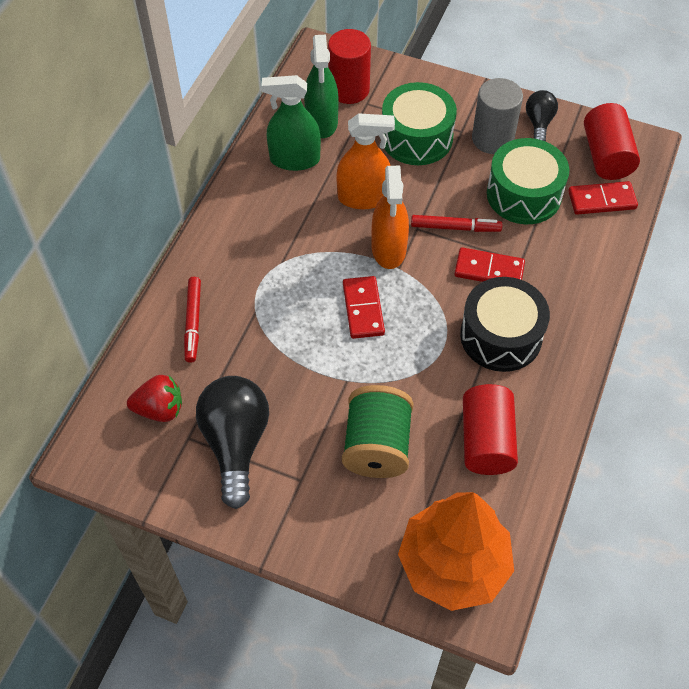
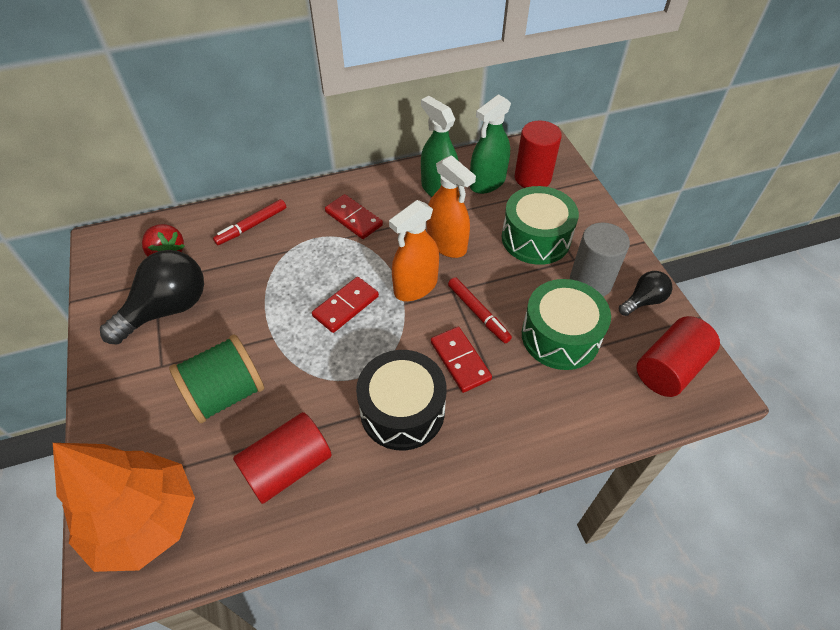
camera: 50 degrees right, 5 degrees down
red domino [568,181,638,215] -> red domino moved to [325,194,383,239]

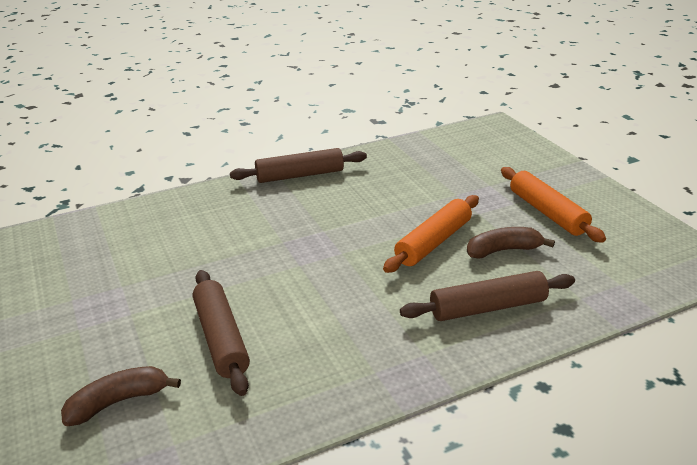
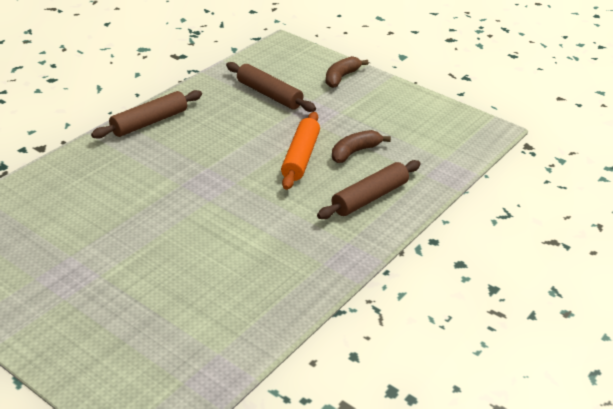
camera: 30 degrees left, 5 degrees up
brown banana [61,366,181,426] -> brown banana moved to [325,56,369,88]
brown rolling pin [193,270,250,396] -> brown rolling pin moved to [226,62,316,112]
orange rolling pin [501,167,606,243] -> none

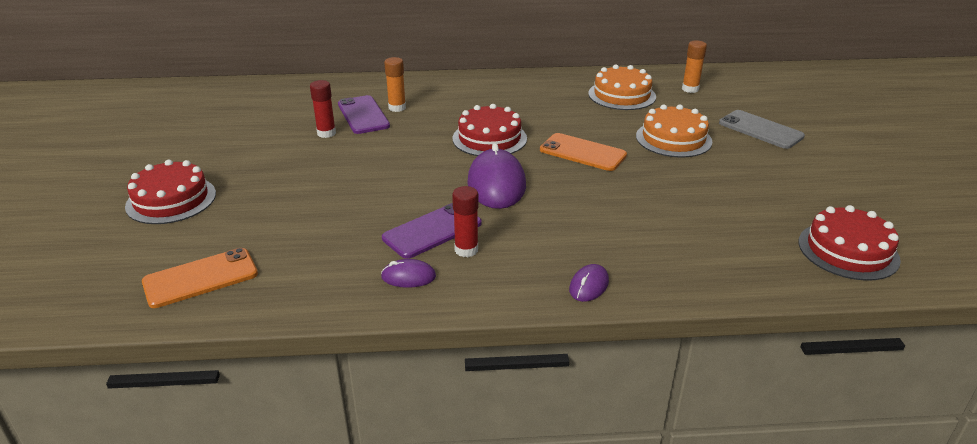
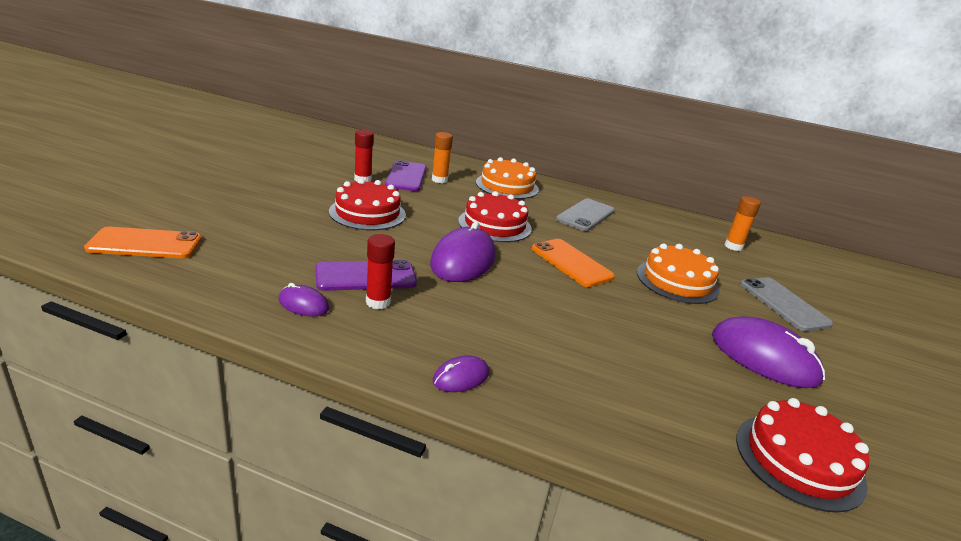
camera: 20 degrees right, 5 degrees down
red cake [125,159,216,224] -> red cake moved to [329,179,406,230]
orange cake [588,64,656,110] -> orange cake moved to [476,157,539,199]
none -> grey phone [556,198,615,231]
none -> purple mouse [712,316,825,388]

========================================

Give again, word for word, the lines from the one containing "red domino [568,181,638,215]" through the last line of the entries, with pictures omitted and nothing added.

red domino [568,181,638,215] -> red domino moved to [325,194,383,239]

camera: 30 degrees left, 5 degrees up
brown banana [61,366,181,426] -> brown banana moved to [325,56,369,88]
brown rolling pin [193,270,250,396] -> brown rolling pin moved to [226,62,316,112]
orange rolling pin [501,167,606,243] -> none

camera: 20 degrees right, 5 degrees down
red cake [125,159,216,224] -> red cake moved to [329,179,406,230]
orange cake [588,64,656,110] -> orange cake moved to [476,157,539,199]
none -> grey phone [556,198,615,231]
none -> purple mouse [712,316,825,388]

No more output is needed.